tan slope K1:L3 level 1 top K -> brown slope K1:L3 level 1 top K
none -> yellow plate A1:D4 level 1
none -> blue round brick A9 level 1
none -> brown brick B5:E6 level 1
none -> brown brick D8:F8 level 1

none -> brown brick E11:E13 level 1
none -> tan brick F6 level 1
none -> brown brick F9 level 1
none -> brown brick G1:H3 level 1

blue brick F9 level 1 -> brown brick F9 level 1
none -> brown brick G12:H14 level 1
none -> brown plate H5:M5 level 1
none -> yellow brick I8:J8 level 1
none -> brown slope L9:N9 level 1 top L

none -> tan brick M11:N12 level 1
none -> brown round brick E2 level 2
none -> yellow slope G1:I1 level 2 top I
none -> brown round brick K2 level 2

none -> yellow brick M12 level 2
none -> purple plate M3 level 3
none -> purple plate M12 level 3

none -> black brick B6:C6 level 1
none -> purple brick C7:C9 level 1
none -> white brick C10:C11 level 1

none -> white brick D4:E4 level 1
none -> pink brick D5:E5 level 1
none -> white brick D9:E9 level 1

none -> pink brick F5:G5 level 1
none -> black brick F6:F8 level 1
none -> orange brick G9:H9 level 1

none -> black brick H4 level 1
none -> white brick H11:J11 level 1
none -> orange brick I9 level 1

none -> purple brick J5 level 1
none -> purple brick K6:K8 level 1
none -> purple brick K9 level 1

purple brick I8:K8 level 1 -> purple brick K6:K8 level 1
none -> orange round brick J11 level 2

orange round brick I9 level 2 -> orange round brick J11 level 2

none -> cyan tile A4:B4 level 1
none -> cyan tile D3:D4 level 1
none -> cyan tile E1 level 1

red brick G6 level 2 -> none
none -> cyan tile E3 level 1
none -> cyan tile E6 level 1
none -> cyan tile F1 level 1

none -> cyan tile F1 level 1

:::

(Required action):
Please filter the data down to the lines containing the word "pink".

(Solution for this exercise):
none -> pink brick D5:E5 level 1
none -> pink brick F5:G5 level 1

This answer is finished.